INSTRUCTIONS FOR THE TASK: When you find the line with "U11: OR CD4071" among the records below, reproduce it and each line after it exactly, ending with the line with "R4: 2.2k (STAT, VX) -> 2.2k (CHG, STAT)".

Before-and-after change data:
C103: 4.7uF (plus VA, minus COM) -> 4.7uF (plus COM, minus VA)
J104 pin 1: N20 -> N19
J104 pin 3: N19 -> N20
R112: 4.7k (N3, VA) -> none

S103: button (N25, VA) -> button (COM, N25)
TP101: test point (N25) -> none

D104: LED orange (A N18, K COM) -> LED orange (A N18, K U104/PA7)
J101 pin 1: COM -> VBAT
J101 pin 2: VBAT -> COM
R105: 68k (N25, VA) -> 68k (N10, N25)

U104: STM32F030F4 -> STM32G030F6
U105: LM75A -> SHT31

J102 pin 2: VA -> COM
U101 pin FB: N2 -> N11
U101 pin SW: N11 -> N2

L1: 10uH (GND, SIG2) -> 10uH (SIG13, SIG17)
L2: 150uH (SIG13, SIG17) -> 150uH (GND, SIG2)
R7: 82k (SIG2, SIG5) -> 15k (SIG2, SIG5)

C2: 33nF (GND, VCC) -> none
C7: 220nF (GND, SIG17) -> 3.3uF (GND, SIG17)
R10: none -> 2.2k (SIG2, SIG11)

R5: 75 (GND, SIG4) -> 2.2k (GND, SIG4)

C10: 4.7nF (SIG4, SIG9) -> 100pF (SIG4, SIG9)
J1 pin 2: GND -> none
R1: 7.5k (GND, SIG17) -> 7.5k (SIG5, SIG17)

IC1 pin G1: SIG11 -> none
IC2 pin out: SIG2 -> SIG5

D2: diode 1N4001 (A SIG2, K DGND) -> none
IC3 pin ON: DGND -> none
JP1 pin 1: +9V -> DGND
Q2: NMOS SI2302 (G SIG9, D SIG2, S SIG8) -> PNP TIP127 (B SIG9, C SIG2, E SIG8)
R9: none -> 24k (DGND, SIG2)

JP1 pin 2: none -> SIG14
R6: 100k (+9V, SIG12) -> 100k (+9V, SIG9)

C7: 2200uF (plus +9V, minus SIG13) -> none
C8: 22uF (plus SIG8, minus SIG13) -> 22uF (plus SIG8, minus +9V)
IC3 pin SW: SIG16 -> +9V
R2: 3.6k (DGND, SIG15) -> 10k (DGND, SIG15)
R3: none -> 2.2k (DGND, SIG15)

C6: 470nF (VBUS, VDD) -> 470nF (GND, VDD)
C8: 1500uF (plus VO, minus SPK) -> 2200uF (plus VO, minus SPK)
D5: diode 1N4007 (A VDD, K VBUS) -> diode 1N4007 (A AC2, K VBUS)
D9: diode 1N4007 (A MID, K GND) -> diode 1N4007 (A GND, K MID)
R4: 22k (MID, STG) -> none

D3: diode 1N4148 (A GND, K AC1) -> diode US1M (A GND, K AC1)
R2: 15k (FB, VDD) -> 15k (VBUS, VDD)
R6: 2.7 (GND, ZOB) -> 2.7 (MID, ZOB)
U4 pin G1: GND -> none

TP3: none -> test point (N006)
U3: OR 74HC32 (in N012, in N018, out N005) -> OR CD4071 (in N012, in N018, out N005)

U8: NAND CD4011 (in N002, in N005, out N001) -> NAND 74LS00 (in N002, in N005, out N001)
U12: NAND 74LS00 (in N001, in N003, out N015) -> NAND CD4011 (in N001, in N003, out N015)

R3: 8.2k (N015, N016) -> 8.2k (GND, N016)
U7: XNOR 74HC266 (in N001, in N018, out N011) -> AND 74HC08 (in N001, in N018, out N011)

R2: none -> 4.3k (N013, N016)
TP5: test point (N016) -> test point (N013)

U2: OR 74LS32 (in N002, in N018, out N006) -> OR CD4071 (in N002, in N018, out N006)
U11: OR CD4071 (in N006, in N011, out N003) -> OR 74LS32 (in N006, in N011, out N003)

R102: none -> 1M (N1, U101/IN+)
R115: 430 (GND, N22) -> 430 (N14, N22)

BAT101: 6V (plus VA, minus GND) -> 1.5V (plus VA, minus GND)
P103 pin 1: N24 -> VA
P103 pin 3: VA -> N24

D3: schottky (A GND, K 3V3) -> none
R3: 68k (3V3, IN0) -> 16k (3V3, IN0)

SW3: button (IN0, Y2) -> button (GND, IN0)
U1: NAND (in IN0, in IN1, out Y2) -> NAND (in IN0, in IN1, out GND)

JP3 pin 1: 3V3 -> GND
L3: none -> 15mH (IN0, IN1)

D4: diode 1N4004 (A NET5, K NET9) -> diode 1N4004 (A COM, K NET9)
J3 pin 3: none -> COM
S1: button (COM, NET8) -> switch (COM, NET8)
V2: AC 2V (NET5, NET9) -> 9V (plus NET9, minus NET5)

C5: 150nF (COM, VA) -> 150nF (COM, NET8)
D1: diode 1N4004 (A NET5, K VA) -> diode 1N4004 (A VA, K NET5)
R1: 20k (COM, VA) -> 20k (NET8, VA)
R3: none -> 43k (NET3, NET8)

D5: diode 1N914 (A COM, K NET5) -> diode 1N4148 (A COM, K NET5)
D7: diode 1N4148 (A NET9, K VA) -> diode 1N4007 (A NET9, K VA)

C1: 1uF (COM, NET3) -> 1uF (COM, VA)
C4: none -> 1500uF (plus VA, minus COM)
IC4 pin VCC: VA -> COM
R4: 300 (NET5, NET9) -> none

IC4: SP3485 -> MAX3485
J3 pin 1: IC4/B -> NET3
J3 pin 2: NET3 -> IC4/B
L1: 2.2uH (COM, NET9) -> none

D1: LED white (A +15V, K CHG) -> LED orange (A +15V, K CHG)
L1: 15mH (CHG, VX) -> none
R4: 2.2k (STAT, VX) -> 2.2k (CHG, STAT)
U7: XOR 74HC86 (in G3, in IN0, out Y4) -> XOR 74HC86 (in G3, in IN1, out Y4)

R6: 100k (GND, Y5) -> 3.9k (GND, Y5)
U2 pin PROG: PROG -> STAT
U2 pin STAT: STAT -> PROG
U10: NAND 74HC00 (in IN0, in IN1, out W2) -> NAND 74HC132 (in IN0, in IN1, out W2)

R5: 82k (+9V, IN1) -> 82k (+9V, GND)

EXPECTED OUTPUT:
U11: OR CD4071 (in N006, in N011, out N003) -> OR 74LS32 (in N006, in N011, out N003)

R102: none -> 1M (N1, U101/IN+)
R115: 430 (GND, N22) -> 430 (N14, N22)

BAT101: 6V (plus VA, minus GND) -> 1.5V (plus VA, minus GND)
P103 pin 1: N24 -> VA
P103 pin 3: VA -> N24

D3: schottky (A GND, K 3V3) -> none
R3: 68k (3V3, IN0) -> 16k (3V3, IN0)

SW3: button (IN0, Y2) -> button (GND, IN0)
U1: NAND (in IN0, in IN1, out Y2) -> NAND (in IN0, in IN1, out GND)

JP3 pin 1: 3V3 -> GND
L3: none -> 15mH (IN0, IN1)

D4: diode 1N4004 (A NET5, K NET9) -> diode 1N4004 (A COM, K NET9)
J3 pin 3: none -> COM
S1: button (COM, NET8) -> switch (COM, NET8)
V2: AC 2V (NET5, NET9) -> 9V (plus NET9, minus NET5)

C5: 150nF (COM, VA) -> 150nF (COM, NET8)
D1: diode 1N4004 (A NET5, K VA) -> diode 1N4004 (A VA, K NET5)
R1: 20k (COM, VA) -> 20k (NET8, VA)
R3: none -> 43k (NET3, NET8)

D5: diode 1N914 (A COM, K NET5) -> diode 1N4148 (A COM, K NET5)
D7: diode 1N4148 (A NET9, K VA) -> diode 1N4007 (A NET9, K VA)

C1: 1uF (COM, NET3) -> 1uF (COM, VA)
C4: none -> 1500uF (plus VA, minus COM)
IC4 pin VCC: VA -> COM
R4: 300 (NET5, NET9) -> none

IC4: SP3485 -> MAX3485
J3 pin 1: IC4/B -> NET3
J3 pin 2: NET3 -> IC4/B
L1: 2.2uH (COM, NET9) -> none

D1: LED white (A +15V, K CHG) -> LED orange (A +15V, K CHG)
L1: 15mH (CHG, VX) -> none
R4: 2.2k (STAT, VX) -> 2.2k (CHG, STAT)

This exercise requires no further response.